WORK INSTRUCTION: Go through the records below and copy out every line holding "GATE".

* * * * * * * * *

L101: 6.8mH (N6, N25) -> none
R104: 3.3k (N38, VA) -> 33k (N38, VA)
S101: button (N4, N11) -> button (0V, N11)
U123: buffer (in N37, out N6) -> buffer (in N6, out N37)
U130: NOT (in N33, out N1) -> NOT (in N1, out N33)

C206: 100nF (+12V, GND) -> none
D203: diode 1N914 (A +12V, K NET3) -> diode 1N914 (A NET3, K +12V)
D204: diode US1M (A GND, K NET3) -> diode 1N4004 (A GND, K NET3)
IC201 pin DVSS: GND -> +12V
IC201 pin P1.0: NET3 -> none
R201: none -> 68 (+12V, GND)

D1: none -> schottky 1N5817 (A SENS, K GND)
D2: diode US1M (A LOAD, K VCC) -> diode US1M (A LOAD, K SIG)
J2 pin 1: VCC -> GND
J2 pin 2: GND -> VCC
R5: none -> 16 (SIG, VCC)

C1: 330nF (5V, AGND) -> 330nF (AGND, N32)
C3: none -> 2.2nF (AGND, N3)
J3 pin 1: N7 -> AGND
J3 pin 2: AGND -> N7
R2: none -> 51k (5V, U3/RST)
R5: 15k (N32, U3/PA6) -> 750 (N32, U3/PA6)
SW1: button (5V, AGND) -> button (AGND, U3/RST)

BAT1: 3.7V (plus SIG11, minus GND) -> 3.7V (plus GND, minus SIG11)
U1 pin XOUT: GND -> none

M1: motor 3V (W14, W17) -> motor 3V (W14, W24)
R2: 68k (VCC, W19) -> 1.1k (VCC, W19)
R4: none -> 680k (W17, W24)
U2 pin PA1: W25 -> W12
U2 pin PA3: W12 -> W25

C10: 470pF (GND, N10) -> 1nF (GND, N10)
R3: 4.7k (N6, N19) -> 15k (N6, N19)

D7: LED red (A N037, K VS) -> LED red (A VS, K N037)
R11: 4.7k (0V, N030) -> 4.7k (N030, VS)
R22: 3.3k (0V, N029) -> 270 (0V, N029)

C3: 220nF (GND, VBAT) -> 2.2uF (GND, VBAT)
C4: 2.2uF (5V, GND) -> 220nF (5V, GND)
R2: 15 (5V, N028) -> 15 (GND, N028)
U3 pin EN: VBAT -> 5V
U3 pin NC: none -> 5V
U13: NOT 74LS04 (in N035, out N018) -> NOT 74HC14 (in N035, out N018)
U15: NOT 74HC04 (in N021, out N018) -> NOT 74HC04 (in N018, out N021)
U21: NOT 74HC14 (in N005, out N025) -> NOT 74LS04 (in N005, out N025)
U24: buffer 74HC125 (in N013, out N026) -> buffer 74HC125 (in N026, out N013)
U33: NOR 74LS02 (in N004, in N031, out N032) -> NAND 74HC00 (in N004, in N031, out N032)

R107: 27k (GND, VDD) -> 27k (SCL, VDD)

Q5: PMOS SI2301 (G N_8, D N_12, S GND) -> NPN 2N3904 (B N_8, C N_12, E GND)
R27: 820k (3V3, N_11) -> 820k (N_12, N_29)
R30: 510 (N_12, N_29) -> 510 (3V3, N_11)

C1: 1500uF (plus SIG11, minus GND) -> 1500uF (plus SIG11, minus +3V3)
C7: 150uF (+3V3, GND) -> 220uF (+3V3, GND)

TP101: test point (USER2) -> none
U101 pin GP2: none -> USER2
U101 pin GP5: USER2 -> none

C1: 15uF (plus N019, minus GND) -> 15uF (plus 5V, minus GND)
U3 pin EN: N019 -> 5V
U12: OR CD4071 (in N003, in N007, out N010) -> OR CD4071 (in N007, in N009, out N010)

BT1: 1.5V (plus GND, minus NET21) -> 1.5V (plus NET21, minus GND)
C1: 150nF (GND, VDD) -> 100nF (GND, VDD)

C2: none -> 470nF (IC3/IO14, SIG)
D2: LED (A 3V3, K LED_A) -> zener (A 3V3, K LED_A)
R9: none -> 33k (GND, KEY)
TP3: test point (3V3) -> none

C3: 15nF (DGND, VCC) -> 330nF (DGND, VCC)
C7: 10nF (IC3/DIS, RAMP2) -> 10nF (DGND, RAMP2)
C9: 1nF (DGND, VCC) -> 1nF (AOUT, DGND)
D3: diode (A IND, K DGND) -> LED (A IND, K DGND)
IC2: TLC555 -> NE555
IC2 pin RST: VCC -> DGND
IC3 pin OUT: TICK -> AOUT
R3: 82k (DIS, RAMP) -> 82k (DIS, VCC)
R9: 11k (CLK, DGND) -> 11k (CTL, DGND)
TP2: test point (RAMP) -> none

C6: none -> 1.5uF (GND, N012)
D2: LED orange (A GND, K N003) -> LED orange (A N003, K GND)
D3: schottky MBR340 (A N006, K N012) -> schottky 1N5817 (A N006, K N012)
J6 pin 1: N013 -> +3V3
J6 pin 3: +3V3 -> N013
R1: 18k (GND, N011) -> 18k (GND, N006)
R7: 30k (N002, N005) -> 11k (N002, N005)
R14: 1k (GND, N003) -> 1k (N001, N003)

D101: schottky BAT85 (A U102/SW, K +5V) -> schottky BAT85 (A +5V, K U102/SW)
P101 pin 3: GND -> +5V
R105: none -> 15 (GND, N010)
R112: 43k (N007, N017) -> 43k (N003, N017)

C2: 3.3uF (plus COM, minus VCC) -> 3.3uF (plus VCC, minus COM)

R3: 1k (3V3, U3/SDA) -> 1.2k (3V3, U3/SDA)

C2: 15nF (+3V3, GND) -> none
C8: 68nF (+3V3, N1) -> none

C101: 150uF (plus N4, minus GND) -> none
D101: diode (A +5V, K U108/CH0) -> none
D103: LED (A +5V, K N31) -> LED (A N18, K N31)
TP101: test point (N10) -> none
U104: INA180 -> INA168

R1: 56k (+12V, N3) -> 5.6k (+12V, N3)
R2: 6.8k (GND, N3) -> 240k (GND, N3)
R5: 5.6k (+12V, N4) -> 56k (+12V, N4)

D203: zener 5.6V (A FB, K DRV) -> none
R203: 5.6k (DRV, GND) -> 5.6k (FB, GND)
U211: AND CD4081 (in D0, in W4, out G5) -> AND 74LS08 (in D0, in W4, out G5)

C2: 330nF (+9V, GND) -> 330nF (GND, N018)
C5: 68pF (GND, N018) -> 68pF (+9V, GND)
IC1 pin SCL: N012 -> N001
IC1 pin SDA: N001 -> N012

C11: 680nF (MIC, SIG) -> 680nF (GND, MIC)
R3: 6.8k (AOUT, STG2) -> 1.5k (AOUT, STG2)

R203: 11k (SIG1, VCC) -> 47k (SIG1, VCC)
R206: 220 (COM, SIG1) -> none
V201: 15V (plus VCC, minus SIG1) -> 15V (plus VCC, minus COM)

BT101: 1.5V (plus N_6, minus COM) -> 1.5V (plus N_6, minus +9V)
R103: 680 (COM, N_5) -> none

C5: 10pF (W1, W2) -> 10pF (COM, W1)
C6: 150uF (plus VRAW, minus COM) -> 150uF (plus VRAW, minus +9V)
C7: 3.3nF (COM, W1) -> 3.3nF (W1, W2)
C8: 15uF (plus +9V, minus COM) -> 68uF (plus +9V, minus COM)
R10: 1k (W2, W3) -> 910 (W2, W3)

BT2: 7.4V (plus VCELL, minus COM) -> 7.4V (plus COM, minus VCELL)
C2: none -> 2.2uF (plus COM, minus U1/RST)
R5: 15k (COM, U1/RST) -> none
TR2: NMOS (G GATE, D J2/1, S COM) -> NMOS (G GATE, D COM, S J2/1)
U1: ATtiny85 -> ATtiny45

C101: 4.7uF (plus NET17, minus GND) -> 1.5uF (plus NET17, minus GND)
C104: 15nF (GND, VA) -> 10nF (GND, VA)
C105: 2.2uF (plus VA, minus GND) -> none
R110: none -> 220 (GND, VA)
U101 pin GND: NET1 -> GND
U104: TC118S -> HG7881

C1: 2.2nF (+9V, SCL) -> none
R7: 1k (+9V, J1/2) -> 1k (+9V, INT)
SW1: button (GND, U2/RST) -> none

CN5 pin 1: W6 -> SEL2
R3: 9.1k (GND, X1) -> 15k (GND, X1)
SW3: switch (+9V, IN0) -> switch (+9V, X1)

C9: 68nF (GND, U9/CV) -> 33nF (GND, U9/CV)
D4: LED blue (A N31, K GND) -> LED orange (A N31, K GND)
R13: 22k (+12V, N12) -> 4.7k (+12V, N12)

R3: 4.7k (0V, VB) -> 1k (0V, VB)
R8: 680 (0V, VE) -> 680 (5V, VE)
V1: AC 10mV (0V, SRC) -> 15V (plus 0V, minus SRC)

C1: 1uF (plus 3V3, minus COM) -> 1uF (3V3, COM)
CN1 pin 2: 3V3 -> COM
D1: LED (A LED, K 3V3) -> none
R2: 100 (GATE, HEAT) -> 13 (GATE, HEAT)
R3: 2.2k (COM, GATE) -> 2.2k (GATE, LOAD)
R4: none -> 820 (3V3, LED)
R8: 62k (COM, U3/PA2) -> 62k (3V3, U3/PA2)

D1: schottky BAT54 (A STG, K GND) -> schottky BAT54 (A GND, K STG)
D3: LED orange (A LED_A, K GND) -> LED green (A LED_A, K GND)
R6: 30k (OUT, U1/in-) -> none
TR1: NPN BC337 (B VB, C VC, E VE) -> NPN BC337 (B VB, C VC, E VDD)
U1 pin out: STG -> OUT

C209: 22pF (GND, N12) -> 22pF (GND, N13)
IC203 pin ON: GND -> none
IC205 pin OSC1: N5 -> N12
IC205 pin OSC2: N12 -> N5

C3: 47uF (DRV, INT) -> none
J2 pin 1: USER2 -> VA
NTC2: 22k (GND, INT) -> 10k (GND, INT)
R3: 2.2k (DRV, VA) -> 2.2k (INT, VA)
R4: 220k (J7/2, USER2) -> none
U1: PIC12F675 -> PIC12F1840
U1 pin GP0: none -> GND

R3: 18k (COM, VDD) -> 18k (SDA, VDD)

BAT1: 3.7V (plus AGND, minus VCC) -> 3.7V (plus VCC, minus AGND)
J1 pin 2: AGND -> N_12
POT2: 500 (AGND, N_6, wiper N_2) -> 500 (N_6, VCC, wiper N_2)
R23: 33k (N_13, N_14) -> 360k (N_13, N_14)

* * * * * * * * *

EXERCISE ANSWER:
TR2: NMOS (G GATE, D J2/1, S COM) -> NMOS (G GATE, D COM, S J2/1)
R2: 100 (GATE, HEAT) -> 13 (GATE, HEAT)
R3: 2.2k (COM, GATE) -> 2.2k (GATE, LOAD)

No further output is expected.